Only the pictures are dropped. Restate each line below word for word.

Given data Start Marker

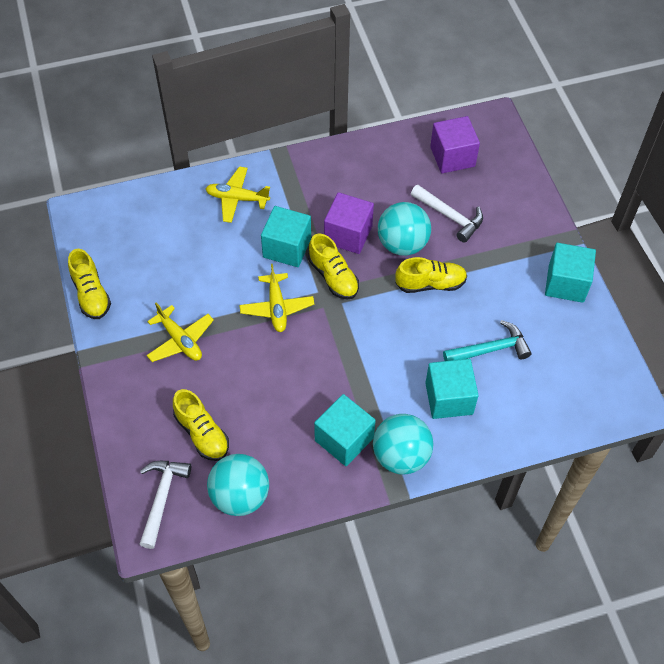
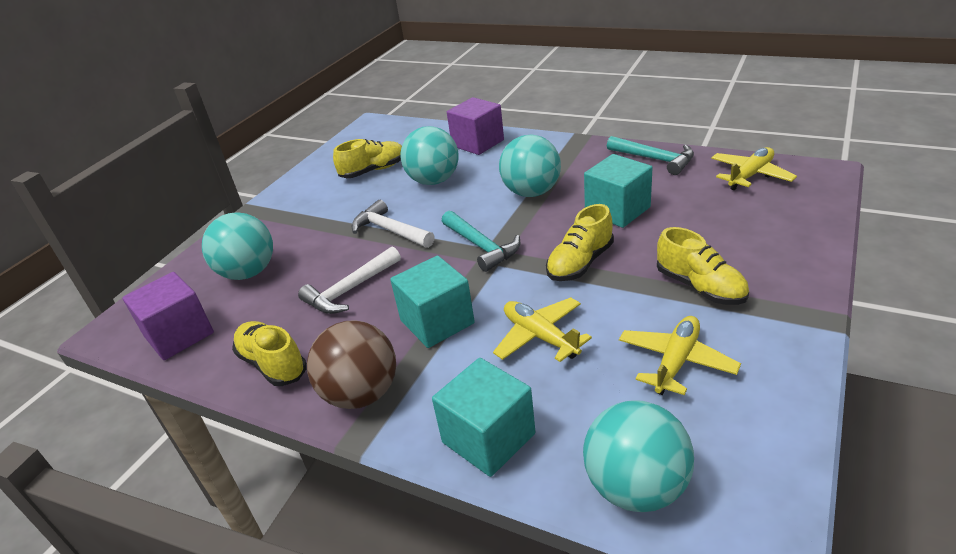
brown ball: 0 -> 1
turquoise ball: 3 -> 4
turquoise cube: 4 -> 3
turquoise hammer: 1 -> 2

Given data End Marker

Task answer
brown ball: 0 -> 1
turquoise ball: 3 -> 4
turquoise cube: 4 -> 3
turquoise hammer: 1 -> 2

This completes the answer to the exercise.